## [Prompt]
Check every line below, and copy those that include "LEDK".

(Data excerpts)
..............................

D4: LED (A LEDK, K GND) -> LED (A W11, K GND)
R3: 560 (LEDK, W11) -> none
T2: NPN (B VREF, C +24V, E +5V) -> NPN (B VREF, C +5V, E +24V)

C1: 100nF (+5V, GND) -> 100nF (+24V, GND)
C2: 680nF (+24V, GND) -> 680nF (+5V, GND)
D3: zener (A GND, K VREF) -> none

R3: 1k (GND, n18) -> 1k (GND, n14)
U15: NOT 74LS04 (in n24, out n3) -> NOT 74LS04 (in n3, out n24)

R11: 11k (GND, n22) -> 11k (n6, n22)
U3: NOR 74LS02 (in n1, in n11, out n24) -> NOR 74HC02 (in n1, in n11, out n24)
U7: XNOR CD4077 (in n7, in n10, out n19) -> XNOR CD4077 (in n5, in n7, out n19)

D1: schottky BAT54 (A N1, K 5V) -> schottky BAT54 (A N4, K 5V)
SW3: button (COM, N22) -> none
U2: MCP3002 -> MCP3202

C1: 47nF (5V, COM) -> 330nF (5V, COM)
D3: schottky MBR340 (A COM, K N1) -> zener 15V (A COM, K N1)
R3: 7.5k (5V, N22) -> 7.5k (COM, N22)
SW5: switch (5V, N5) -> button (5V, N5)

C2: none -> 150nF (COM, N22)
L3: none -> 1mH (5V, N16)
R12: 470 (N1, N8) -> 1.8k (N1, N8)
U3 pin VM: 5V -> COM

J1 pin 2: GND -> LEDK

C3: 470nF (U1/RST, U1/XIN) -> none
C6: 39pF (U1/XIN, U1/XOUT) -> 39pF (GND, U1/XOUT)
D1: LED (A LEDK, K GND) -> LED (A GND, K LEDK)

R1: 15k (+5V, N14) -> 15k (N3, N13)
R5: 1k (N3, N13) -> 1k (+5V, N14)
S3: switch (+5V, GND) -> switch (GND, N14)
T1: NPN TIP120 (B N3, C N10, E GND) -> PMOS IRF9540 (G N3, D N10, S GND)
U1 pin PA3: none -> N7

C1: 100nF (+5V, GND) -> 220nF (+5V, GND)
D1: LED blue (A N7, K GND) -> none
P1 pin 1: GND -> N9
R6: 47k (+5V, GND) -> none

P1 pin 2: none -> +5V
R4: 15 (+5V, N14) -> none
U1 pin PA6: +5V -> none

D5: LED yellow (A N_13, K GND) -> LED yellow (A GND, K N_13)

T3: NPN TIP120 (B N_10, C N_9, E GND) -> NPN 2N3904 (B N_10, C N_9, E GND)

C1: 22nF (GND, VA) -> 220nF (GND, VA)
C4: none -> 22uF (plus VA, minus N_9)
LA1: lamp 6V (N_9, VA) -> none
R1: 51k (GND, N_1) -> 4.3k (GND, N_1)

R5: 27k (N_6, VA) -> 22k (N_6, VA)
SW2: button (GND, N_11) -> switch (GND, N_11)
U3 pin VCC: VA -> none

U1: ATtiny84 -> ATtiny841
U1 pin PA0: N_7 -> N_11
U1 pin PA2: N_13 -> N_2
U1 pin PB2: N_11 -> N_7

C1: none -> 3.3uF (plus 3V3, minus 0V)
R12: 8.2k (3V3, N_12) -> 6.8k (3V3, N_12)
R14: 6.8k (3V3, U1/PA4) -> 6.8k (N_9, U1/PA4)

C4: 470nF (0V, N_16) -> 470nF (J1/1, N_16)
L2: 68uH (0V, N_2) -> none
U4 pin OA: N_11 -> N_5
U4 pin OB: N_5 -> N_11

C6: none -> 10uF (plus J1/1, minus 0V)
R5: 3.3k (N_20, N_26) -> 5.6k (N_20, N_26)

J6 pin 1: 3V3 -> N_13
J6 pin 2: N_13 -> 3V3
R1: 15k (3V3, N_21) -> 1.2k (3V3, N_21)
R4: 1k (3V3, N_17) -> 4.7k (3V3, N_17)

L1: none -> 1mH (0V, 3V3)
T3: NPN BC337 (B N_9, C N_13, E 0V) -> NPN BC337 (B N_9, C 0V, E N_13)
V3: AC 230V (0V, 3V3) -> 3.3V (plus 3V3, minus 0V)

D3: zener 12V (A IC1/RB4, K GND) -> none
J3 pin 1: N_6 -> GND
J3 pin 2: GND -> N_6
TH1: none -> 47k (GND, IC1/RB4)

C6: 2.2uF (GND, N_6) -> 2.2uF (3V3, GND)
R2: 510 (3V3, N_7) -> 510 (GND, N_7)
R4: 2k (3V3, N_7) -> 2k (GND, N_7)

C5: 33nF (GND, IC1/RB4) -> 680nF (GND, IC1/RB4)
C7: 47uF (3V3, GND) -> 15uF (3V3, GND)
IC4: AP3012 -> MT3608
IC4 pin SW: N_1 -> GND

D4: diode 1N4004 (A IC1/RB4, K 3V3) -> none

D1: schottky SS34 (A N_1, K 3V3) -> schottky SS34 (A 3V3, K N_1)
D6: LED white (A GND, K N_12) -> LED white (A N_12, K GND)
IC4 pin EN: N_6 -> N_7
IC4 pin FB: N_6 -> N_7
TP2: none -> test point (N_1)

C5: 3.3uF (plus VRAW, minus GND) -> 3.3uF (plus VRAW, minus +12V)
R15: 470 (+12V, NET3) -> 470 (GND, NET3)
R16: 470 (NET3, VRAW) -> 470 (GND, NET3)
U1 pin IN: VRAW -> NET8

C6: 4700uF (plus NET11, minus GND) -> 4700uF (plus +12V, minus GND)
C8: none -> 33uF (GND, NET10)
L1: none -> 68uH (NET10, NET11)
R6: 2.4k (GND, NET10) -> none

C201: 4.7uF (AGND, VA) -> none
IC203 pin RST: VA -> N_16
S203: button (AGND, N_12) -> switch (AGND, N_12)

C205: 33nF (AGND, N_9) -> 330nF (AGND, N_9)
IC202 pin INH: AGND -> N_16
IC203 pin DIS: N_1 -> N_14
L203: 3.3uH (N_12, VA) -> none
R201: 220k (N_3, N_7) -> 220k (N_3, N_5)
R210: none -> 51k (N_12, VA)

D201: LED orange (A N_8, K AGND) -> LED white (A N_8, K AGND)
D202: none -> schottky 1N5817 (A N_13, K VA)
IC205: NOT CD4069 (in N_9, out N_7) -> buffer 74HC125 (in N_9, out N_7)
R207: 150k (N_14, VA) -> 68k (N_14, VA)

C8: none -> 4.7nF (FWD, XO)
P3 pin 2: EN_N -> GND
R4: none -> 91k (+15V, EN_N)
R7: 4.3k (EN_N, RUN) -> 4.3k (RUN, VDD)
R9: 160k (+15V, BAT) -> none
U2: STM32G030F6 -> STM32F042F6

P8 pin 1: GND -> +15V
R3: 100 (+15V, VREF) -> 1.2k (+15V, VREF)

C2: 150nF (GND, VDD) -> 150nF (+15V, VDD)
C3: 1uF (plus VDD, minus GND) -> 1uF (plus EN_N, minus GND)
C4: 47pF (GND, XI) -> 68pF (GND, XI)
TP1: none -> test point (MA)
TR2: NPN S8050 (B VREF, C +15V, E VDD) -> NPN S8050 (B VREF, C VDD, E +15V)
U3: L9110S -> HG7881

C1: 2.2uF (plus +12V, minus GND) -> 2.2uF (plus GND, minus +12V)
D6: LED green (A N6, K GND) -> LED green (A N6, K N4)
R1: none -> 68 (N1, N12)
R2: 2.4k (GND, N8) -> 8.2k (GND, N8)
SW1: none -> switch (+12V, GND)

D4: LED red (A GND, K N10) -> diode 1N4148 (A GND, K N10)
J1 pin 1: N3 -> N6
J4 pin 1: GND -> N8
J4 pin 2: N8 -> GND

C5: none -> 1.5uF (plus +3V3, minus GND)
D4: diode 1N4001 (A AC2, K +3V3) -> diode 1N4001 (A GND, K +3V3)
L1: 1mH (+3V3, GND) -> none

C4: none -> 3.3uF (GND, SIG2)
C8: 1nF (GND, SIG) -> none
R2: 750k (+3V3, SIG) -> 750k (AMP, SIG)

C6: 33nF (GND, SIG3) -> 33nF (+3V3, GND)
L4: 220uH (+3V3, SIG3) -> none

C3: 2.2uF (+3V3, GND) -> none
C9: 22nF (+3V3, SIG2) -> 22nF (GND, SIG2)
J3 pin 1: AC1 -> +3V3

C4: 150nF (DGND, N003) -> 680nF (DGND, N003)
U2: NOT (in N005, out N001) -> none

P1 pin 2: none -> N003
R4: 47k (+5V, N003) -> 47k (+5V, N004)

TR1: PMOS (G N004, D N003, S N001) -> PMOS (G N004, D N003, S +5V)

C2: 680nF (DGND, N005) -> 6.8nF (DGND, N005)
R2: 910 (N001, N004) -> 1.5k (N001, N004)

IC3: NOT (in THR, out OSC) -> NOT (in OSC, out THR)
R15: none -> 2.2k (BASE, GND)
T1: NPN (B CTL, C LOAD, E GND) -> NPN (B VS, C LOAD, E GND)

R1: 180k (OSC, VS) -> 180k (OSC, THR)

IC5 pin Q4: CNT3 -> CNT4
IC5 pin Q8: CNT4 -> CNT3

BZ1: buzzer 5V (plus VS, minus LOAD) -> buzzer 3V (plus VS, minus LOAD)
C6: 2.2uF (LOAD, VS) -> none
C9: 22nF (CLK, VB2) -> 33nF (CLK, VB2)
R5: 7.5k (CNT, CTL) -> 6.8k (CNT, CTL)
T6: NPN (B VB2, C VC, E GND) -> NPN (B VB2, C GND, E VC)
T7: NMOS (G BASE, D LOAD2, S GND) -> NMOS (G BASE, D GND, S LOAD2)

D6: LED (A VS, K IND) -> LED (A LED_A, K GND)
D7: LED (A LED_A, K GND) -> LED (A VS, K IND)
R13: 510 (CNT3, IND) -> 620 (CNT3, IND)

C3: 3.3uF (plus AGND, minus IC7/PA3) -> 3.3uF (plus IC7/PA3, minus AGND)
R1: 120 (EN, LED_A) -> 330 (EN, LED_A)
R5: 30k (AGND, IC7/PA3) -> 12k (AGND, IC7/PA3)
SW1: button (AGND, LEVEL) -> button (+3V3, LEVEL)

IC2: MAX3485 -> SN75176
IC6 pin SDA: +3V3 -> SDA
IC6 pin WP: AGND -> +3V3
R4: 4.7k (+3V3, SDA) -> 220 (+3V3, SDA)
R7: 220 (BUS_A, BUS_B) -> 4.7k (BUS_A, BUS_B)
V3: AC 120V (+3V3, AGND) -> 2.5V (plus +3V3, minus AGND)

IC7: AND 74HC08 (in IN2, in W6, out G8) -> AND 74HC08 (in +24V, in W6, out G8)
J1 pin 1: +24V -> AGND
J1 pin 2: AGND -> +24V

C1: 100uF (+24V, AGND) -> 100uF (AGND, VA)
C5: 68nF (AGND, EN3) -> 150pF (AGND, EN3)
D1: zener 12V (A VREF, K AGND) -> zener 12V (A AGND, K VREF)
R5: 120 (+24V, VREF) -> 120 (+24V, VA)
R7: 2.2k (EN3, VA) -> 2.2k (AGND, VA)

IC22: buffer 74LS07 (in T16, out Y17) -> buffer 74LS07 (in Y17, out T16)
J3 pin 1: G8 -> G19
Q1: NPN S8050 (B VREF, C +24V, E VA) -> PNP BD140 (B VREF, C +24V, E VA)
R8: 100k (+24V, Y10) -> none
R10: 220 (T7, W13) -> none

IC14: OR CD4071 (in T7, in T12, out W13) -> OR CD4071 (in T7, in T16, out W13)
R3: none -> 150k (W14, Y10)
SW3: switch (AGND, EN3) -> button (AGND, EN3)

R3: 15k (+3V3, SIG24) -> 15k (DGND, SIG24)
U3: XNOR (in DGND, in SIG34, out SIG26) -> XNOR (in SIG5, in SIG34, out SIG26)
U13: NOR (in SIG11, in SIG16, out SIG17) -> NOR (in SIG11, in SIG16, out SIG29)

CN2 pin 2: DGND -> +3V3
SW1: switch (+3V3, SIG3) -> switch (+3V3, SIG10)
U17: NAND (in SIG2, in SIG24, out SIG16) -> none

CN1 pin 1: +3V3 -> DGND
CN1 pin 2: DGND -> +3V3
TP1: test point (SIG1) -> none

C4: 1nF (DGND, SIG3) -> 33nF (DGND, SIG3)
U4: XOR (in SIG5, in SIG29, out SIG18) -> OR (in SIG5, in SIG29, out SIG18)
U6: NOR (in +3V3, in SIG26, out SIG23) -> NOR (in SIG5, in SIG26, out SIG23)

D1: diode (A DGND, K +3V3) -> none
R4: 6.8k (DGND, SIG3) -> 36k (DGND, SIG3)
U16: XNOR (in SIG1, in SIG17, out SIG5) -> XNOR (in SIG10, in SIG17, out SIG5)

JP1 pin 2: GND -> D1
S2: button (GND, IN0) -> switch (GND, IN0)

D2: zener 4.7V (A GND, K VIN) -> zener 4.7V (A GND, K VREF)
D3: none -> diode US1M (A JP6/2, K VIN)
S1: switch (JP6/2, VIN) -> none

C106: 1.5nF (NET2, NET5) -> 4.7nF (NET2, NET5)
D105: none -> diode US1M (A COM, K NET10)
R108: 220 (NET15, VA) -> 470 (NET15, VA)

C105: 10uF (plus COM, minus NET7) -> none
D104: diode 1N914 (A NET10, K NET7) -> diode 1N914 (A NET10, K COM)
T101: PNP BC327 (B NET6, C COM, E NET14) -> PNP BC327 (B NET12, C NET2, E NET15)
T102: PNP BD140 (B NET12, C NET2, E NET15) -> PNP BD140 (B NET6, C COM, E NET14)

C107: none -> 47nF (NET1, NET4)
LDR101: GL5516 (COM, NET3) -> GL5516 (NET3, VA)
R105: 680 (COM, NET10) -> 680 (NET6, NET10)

..............................

## [Answer box]
D4: LED (A LEDK, K GND) -> LED (A W11, K GND)
R3: 560 (LEDK, W11) -> none
J1 pin 2: GND -> LEDK
D1: LED (A LEDK, K GND) -> LED (A GND, K LEDK)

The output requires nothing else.